§ What the exercise asks: Below is a listing. Copy each line of it that holds the word "none".
** Opening Data for processing block **
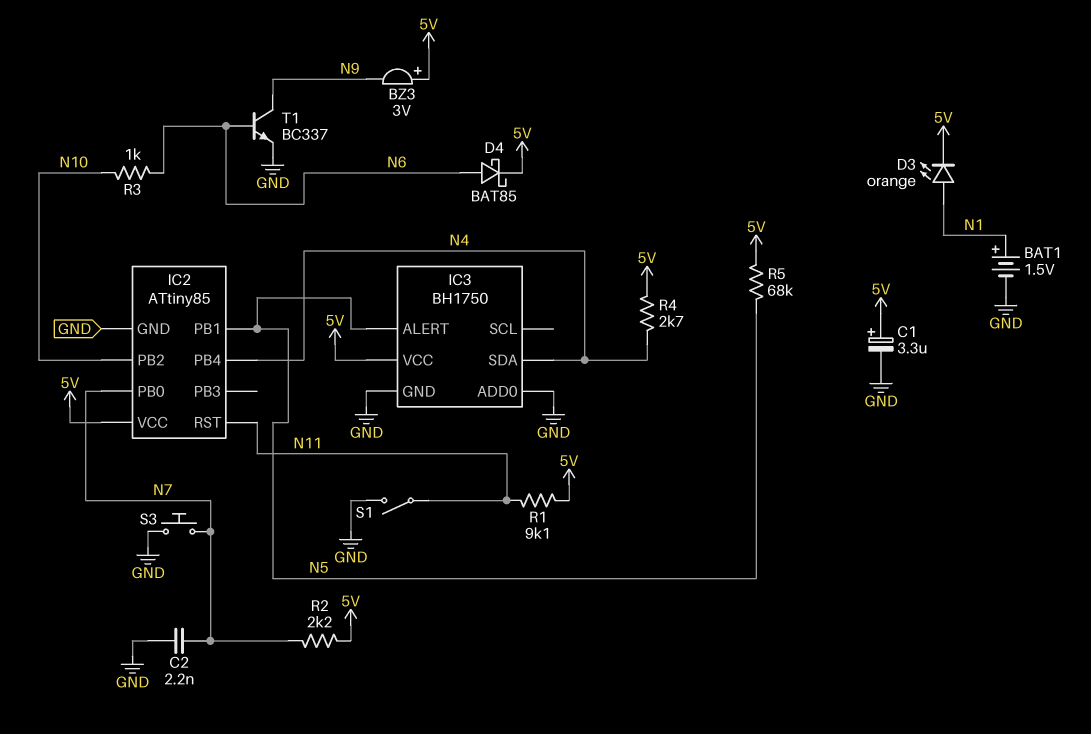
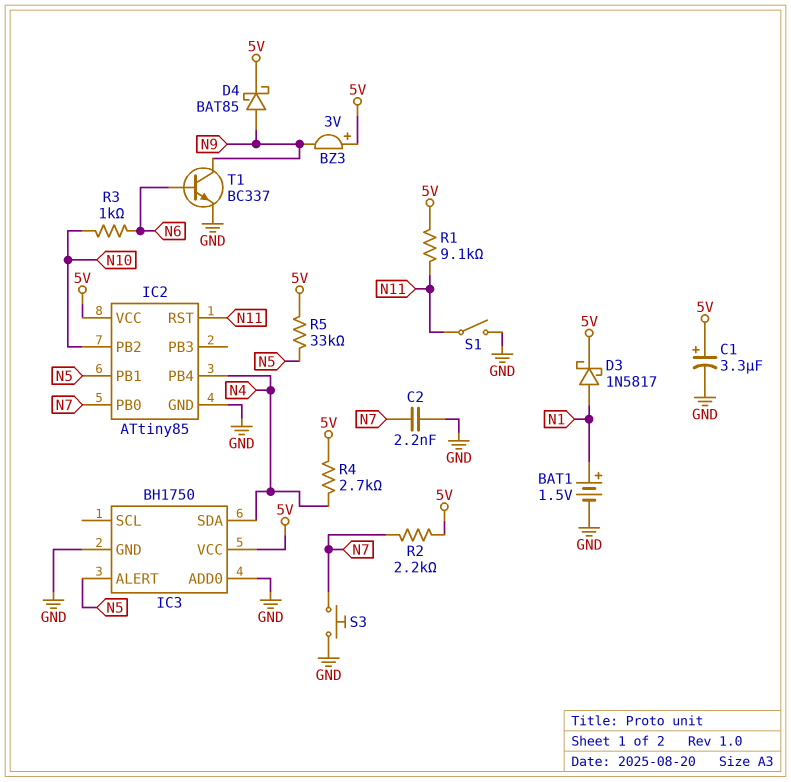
D3: LED orange (A N1, K 5V) -> schottky 1N5817 (A N1, K 5V)
D4: schottky BAT85 (A N6, K 5V) -> schottky BAT85 (A N9, K 5V)
R5: 68k (5V, N5) -> 33k (5V, N5)

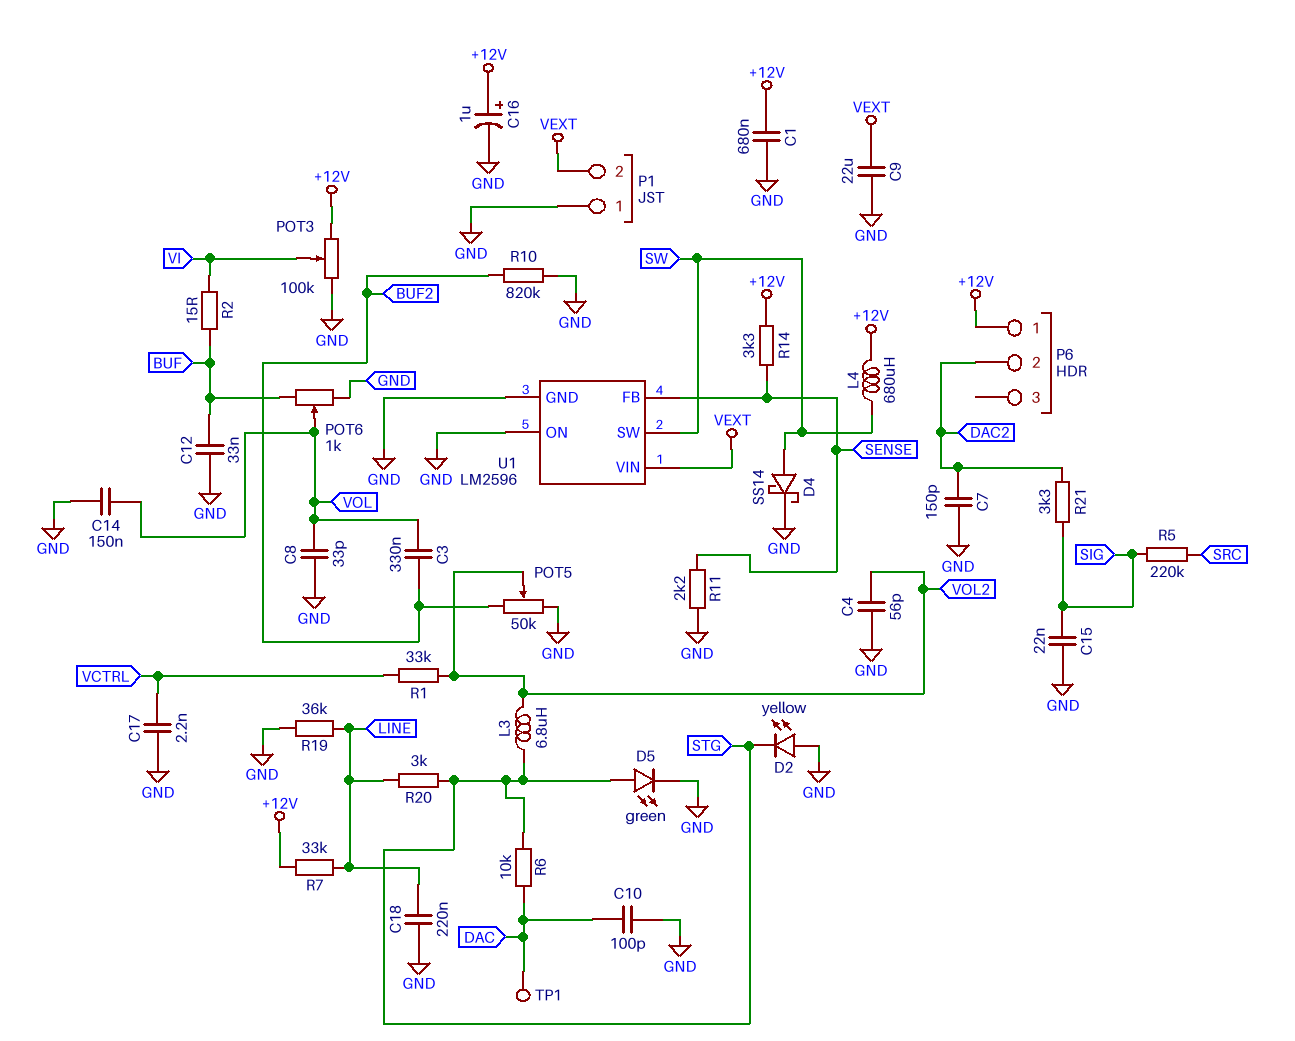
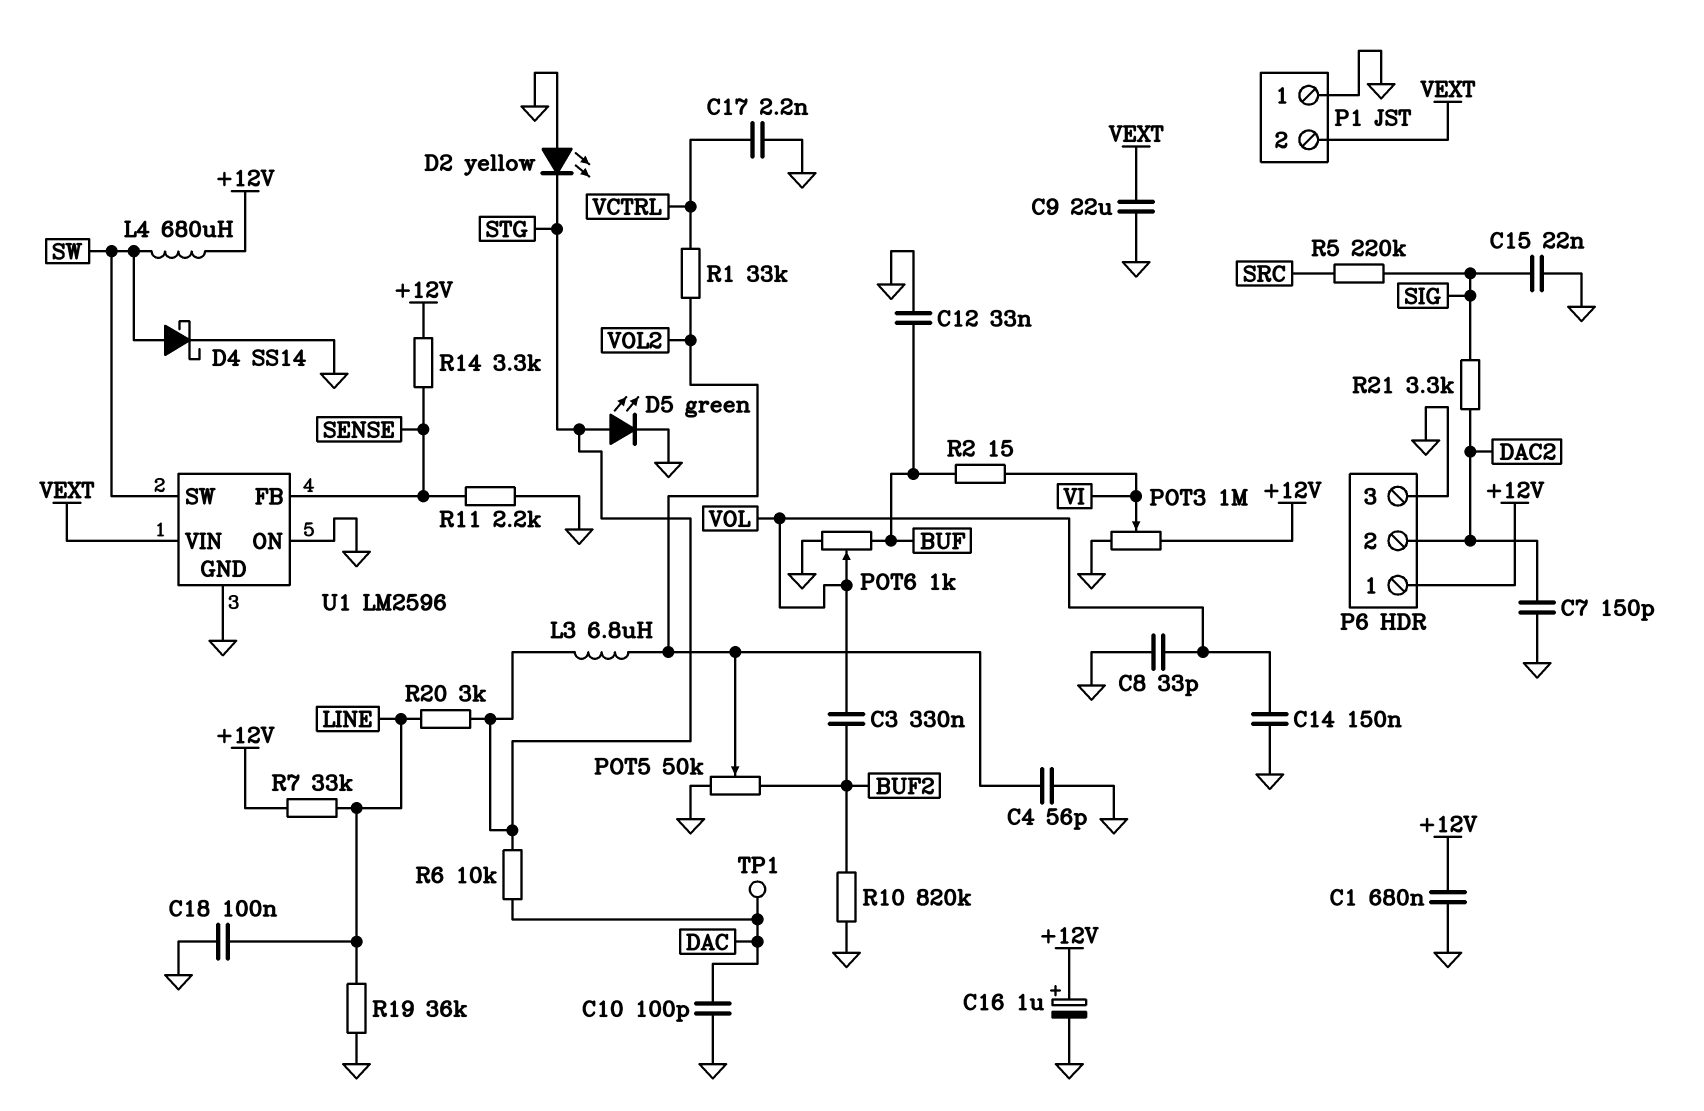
C18: 220nF (GND, LINE) -> 100nF (GND, LINE)
P6 pin 3: none -> GND
POT3: 100k (+12V, GND, wiper VI) -> 1M (+12V, GND, wiper VI)

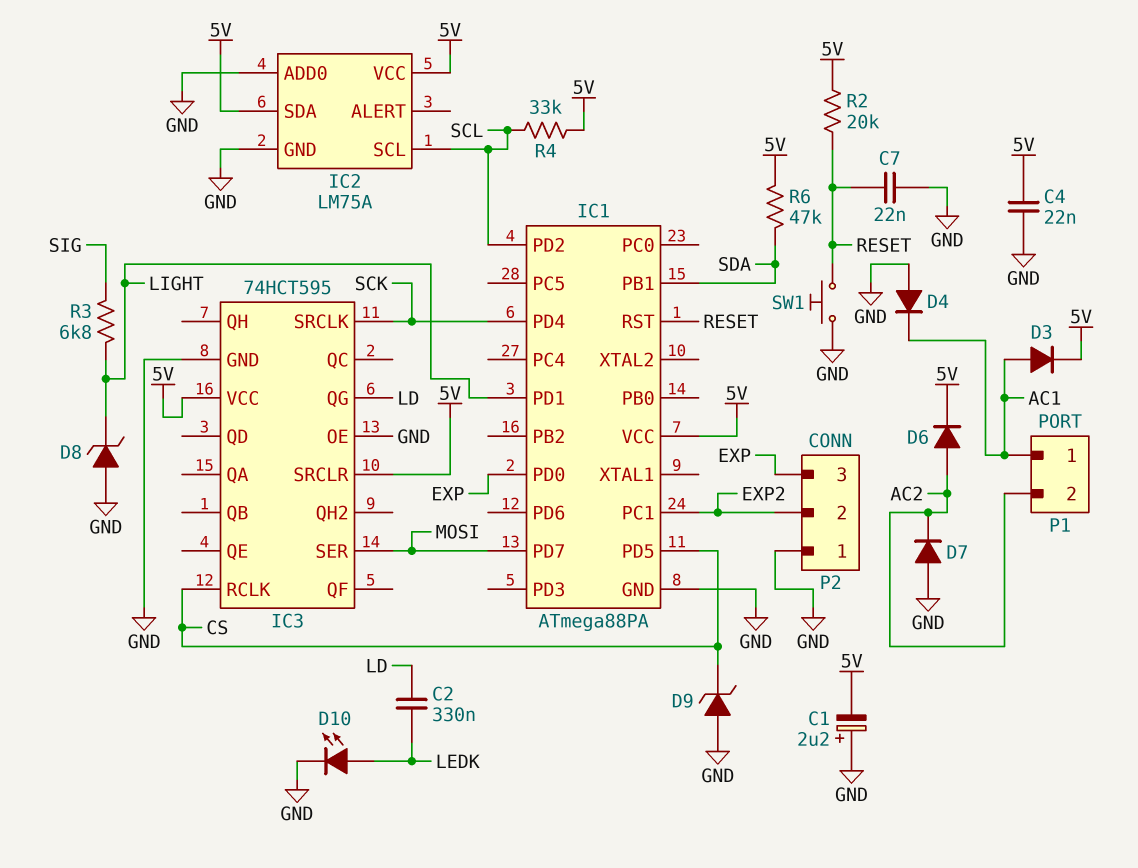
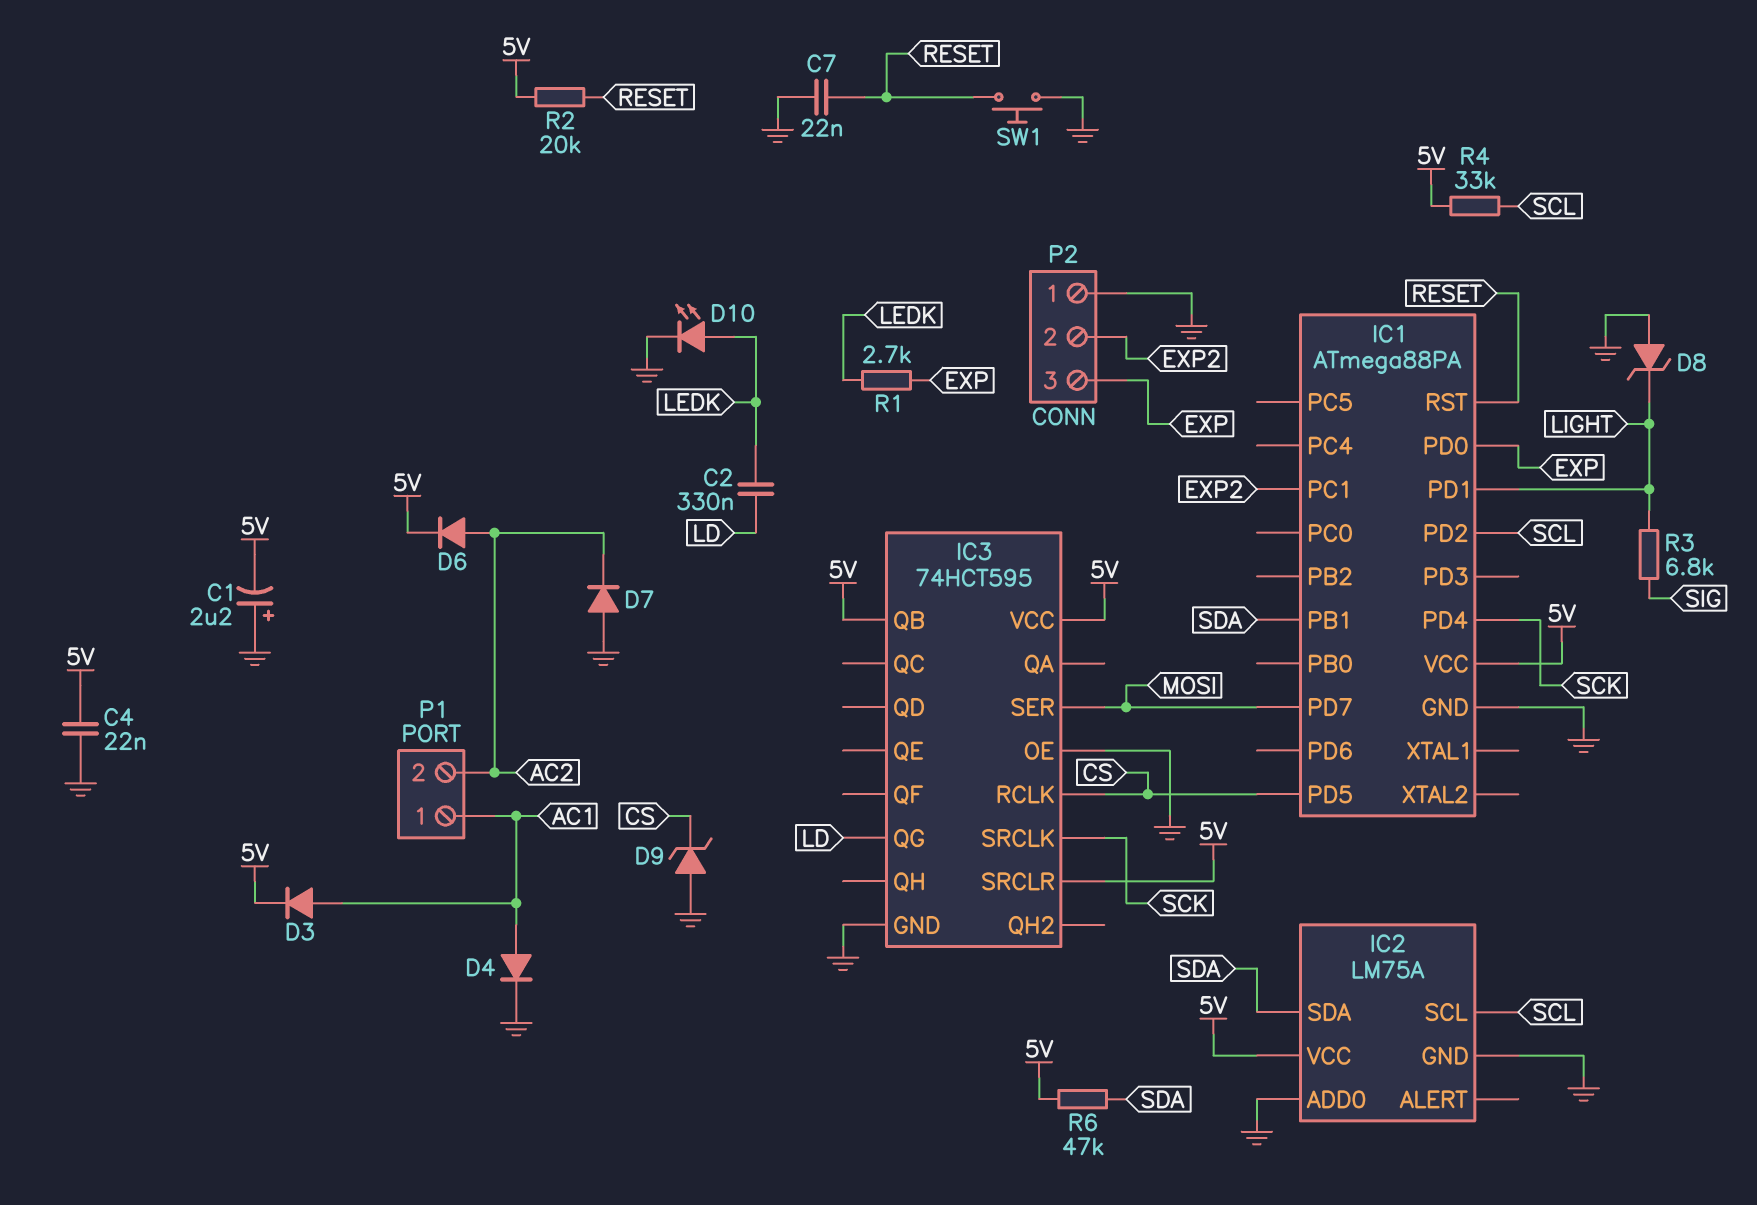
D4: diode (A GND, K AC1) -> diode (A AC1, K GND)
IC2 pin SDA: 5V -> SDA
IC3 pin QB: none -> 5V
R1: none -> 2.7k (EXP, LEDK)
** Closing Data for processing block **
§ Response to this task:
P6 pin 3: none -> GND
IC3 pin QB: none -> 5V
R1: none -> 2.7k (EXP, LEDK)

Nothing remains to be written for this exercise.